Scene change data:
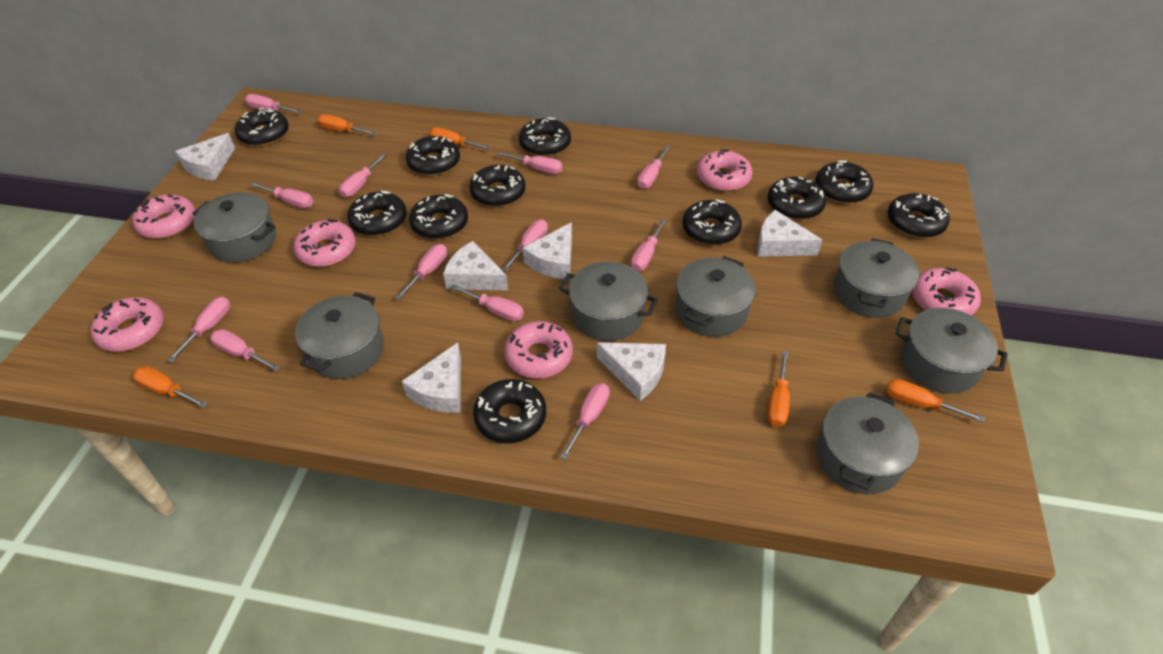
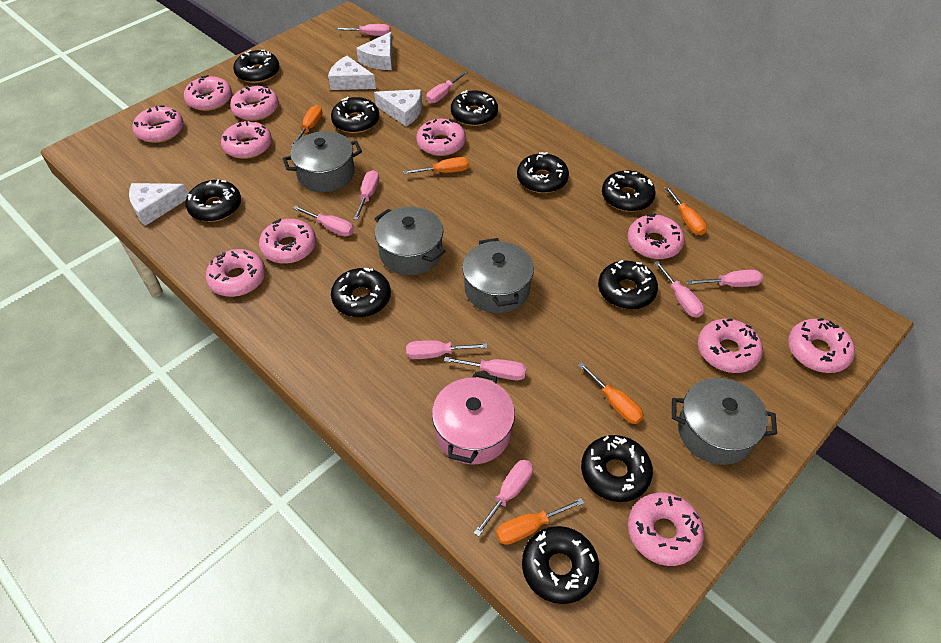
black donut: 11 -> 10
grey pot: 7 -> 4
pink donut: 6 -> 11
pink pot: 0 -> 1
pink screwdriver: 12 -> 9
white cheese: 6 -> 4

Problem requirements: Would you restate the records above word for word and exclude the pictures?

Output for this exercise:
black donut: 11 -> 10
grey pot: 7 -> 4
pink donut: 6 -> 11
pink pot: 0 -> 1
pink screwdriver: 12 -> 9
white cheese: 6 -> 4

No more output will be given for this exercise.